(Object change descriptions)

[Start of section]

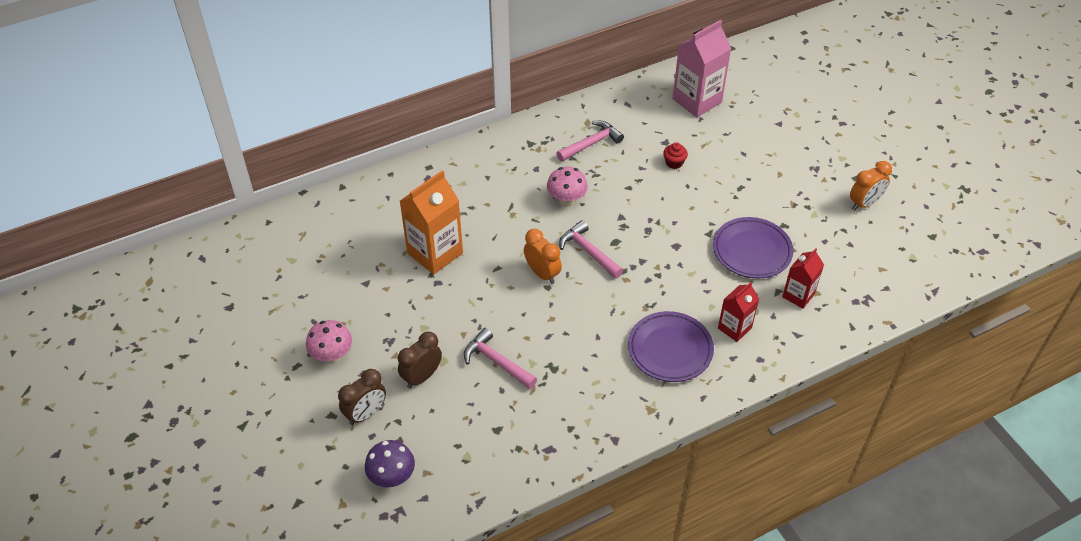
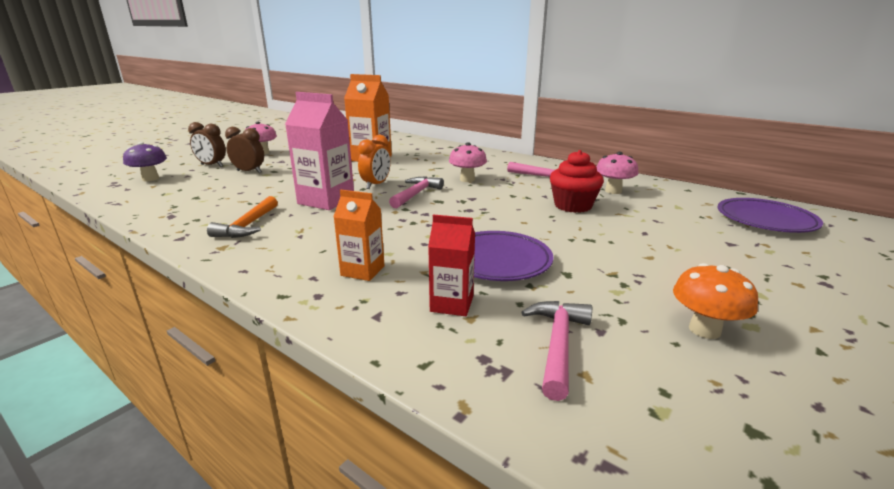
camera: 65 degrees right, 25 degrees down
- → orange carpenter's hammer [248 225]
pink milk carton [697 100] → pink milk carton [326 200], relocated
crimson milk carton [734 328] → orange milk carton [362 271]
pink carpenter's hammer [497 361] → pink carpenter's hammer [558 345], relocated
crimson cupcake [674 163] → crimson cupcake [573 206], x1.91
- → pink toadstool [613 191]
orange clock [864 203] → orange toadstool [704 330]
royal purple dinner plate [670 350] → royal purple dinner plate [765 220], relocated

[End of section]

Task item = The answer should be nothing more than the lines from the one with "- → orange carpenter's hammer [248 225]" through the end of the entries, restated word for word.

The answer =
- → orange carpenter's hammer [248 225]
pink milk carton [697 100] → pink milk carton [326 200], relocated
crimson milk carton [734 328] → orange milk carton [362 271]
pink carpenter's hammer [497 361] → pink carpenter's hammer [558 345], relocated
crimson cupcake [674 163] → crimson cupcake [573 206], x1.91
- → pink toadstool [613 191]
orange clock [864 203] → orange toadstool [704 330]
royal purple dinner plate [670 350] → royal purple dinner plate [765 220], relocated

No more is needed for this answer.